[Aim of the exercise]: In duplicating the lines below, keep every word unchanged and drop the pictures.

[Raw data]:
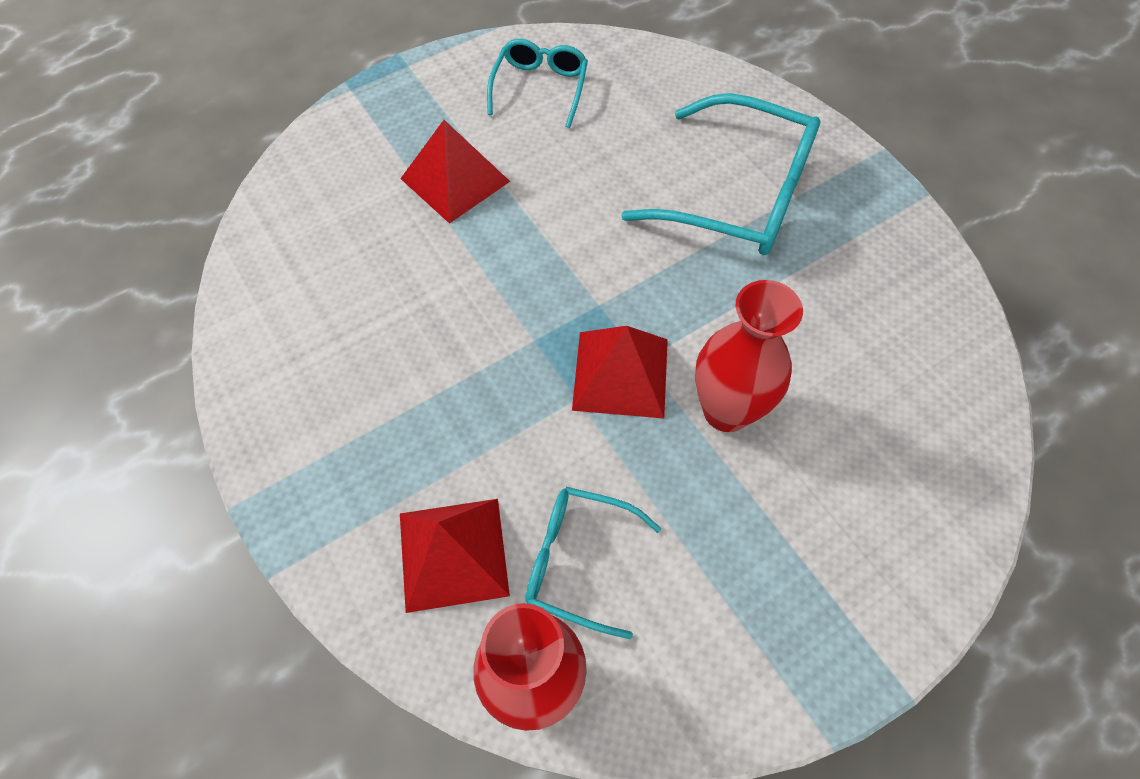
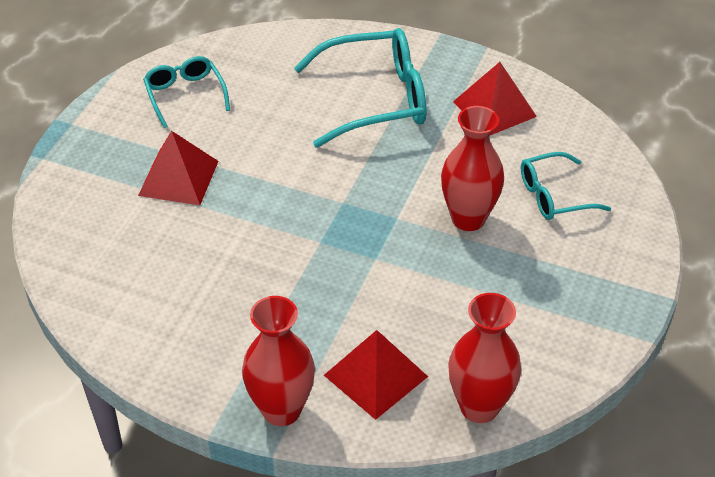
camera: 35 degrees left, 15 degrees down
(321, 528) = (281, 410): none -> red vase
(578, 561) = (451, 337): turquoise glasses -> turquoise glasses (554, 196)
(620, 373) = (390, 232): red pyramid -> red pyramid (494, 109)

[Problem solution]:
camera: 35 degrees left, 15 degrees down
(321, 528) = (281, 410): none -> red vase
(578, 561) = (451, 337): turquoise glasses -> turquoise glasses (554, 196)
(620, 373) = (390, 232): red pyramid -> red pyramid (494, 109)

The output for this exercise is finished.